• Exercise goal
Your answer should consist of the lines in the data below that contain "plus".

• Given records

• • • • • • •

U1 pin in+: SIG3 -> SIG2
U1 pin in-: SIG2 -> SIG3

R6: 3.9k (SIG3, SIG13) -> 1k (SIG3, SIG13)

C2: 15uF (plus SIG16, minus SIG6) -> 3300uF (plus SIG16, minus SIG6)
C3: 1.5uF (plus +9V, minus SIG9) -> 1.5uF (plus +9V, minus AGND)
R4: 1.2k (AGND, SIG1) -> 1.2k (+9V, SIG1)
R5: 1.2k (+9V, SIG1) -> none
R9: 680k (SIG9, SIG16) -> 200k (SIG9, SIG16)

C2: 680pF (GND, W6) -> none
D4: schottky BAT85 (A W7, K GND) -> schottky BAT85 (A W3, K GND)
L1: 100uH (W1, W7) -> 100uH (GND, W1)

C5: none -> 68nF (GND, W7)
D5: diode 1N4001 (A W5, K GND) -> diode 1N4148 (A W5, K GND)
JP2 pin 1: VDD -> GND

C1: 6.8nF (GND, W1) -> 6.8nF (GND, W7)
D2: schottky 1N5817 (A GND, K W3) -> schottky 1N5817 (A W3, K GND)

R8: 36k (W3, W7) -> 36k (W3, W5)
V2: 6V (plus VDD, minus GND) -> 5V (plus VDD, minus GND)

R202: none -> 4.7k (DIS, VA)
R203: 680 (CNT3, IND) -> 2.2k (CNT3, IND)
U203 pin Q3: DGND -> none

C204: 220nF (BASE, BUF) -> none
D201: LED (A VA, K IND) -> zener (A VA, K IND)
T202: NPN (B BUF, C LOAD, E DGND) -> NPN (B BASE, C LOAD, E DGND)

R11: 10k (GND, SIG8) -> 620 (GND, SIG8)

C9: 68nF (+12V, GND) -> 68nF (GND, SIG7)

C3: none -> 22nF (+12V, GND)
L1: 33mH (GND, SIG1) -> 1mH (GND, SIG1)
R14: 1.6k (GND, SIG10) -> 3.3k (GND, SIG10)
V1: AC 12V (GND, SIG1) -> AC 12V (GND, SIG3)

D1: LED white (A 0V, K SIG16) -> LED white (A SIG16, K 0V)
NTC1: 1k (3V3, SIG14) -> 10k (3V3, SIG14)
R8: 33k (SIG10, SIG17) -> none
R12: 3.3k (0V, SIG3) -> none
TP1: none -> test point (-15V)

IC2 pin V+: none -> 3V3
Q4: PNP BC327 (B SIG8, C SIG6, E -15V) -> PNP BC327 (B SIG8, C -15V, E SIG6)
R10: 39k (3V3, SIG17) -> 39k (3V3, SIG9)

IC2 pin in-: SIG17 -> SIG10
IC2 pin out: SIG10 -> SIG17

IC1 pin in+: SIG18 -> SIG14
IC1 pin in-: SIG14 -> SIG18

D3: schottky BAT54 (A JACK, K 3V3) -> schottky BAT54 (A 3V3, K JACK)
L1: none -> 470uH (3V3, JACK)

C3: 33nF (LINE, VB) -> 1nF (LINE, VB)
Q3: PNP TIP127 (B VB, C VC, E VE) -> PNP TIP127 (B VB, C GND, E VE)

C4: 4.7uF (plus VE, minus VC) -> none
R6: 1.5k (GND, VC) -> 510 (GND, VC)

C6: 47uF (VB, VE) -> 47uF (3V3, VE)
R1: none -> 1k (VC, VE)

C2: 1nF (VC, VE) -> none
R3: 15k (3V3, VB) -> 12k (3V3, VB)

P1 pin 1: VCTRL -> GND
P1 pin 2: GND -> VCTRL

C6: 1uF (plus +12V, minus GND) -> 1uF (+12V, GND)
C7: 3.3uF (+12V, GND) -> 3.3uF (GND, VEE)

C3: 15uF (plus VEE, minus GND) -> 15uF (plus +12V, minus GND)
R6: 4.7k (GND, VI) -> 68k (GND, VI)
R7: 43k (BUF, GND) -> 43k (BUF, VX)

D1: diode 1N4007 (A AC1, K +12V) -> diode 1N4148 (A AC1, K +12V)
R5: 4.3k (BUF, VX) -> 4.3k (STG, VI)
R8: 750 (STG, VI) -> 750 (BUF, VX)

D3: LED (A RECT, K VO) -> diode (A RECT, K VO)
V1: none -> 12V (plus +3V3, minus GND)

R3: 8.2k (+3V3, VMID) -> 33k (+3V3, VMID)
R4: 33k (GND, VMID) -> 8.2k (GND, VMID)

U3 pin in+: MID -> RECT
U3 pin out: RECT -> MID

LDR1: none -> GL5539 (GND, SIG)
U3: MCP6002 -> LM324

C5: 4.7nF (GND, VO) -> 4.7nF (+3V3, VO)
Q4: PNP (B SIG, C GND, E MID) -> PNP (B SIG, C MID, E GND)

• • • • • • •

• Answer box
C2: 15uF (plus SIG16, minus SIG6) -> 3300uF (plus SIG16, minus SIG6)
C3: 1.5uF (plus +9V, minus SIG9) -> 1.5uF (plus +9V, minus AGND)
V2: 6V (plus VDD, minus GND) -> 5V (plus VDD, minus GND)
C4: 4.7uF (plus VE, minus VC) -> none
C6: 1uF (plus +12V, minus GND) -> 1uF (+12V, GND)
C3: 15uF (plus VEE, minus GND) -> 15uF (plus +12V, minus GND)
V1: none -> 12V (plus +3V3, minus GND)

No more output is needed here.